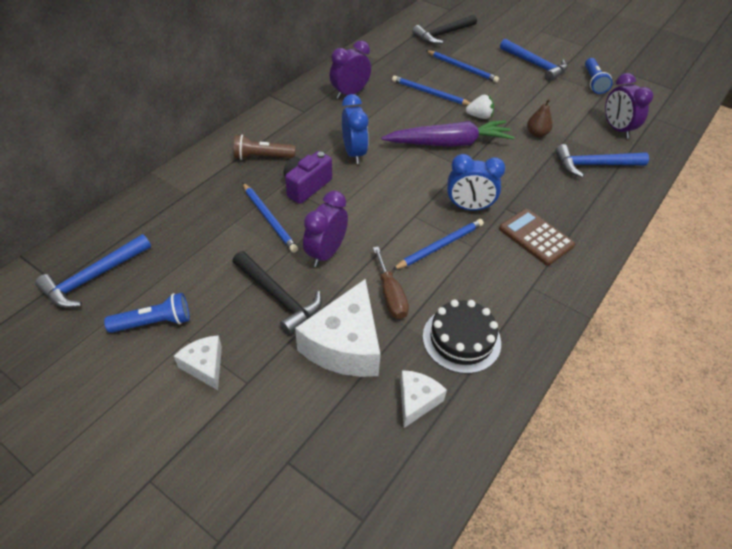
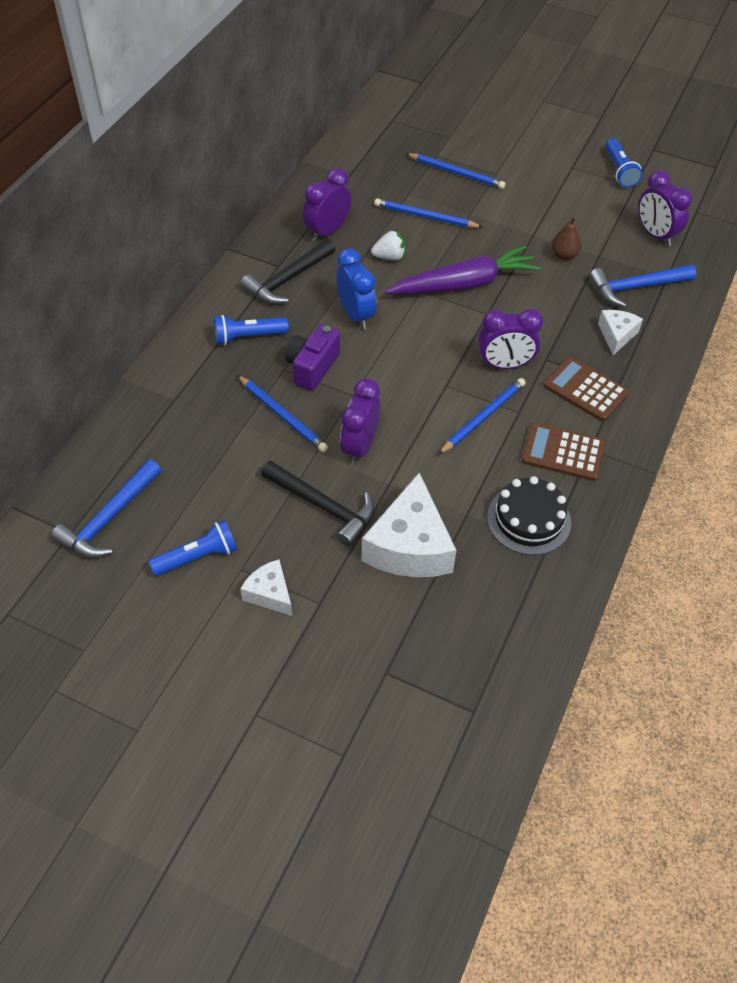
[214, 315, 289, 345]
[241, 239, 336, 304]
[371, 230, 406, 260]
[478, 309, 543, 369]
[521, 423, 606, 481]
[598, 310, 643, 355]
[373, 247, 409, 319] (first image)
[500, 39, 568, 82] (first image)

Task requirements
Reproduce each line of the records exactly and exclude any images.

Answer to this exercise
[214, 315, 289, 345]
[241, 239, 336, 304]
[371, 230, 406, 260]
[478, 309, 543, 369]
[521, 423, 606, 481]
[598, 310, 643, 355]
[373, 247, 409, 319] (first image)
[500, 39, 568, 82] (first image)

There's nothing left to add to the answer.